THE INPUT:
........
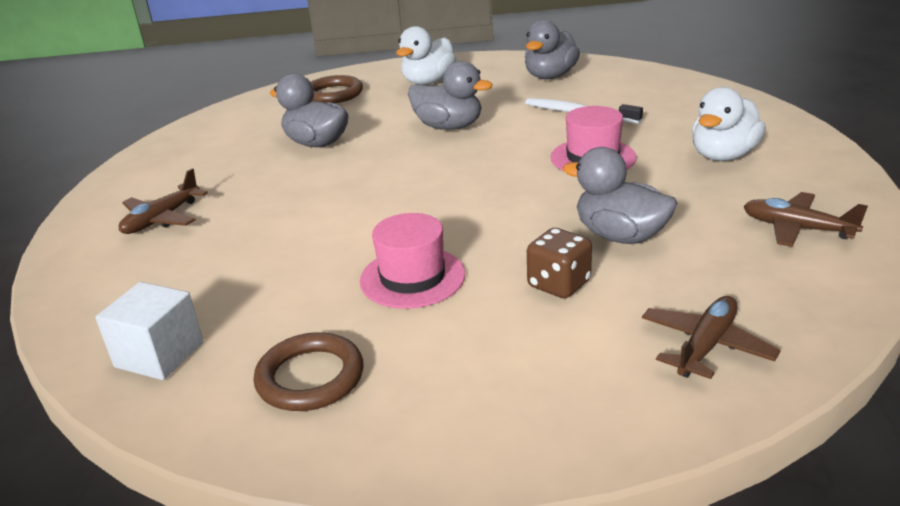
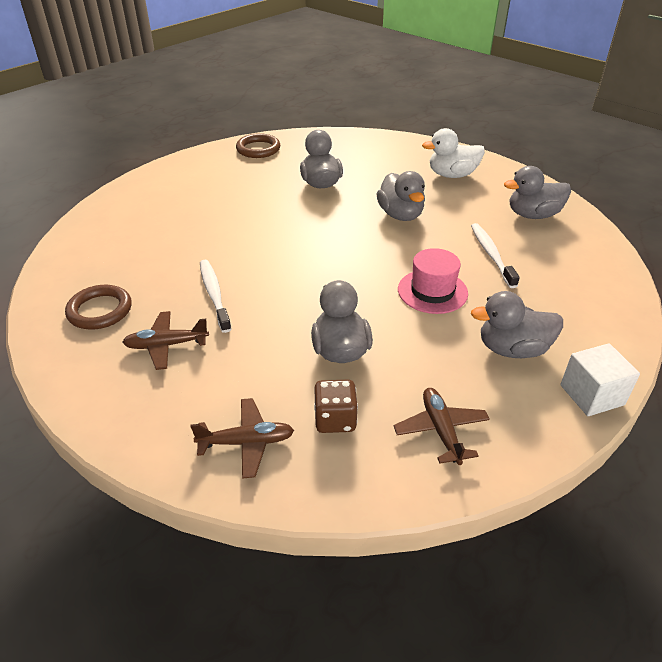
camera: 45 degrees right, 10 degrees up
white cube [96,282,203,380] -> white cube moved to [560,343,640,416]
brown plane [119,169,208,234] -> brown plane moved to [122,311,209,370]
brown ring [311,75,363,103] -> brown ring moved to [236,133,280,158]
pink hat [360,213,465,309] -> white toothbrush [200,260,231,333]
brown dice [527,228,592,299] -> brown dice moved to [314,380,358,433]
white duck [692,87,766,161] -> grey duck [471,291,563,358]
........
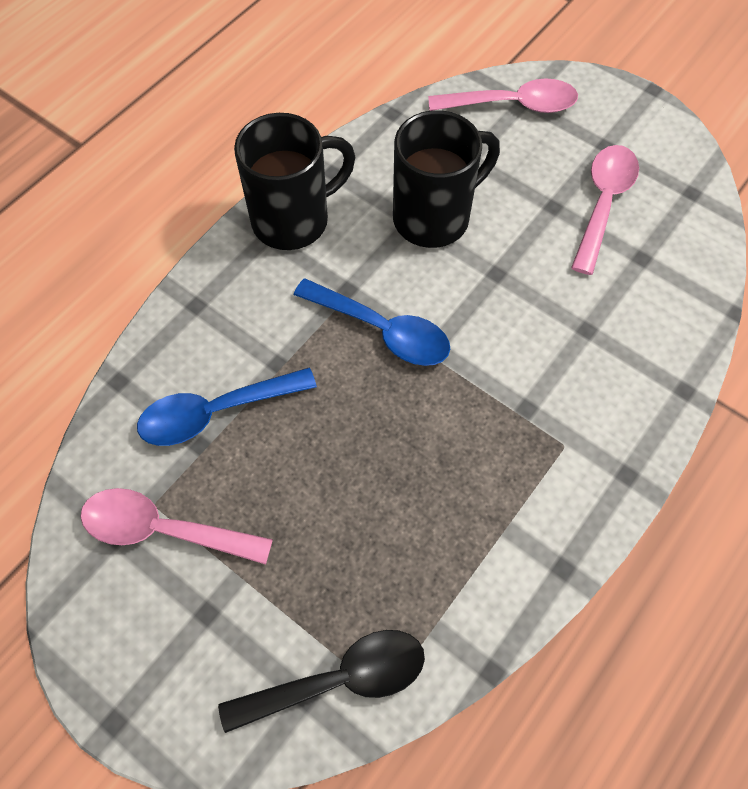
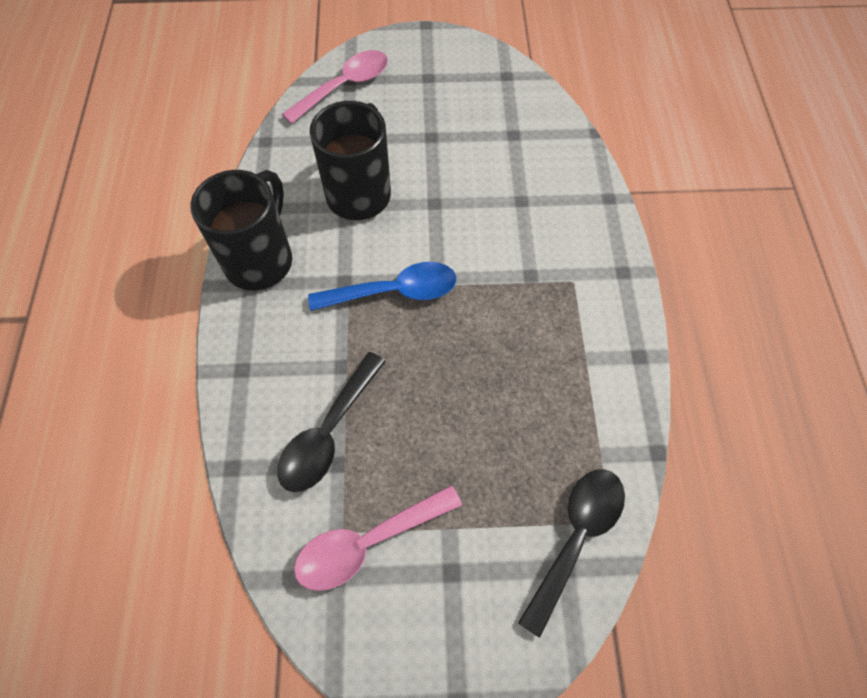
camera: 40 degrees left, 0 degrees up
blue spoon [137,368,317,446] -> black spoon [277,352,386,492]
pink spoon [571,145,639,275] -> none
........
YOUR TASK: Transcribe the records above from the line holding "brown ring [311,75,363,103]" down to the line holding "white duck [692,87,766,161]", inclusive, without adding anything.

FINISHED TASK:
brown ring [311,75,363,103] -> brown ring moved to [236,133,280,158]
pink hat [360,213,465,309] -> white toothbrush [200,260,231,333]
brown dice [527,228,592,299] -> brown dice moved to [314,380,358,433]
white duck [692,87,766,161] -> grey duck [471,291,563,358]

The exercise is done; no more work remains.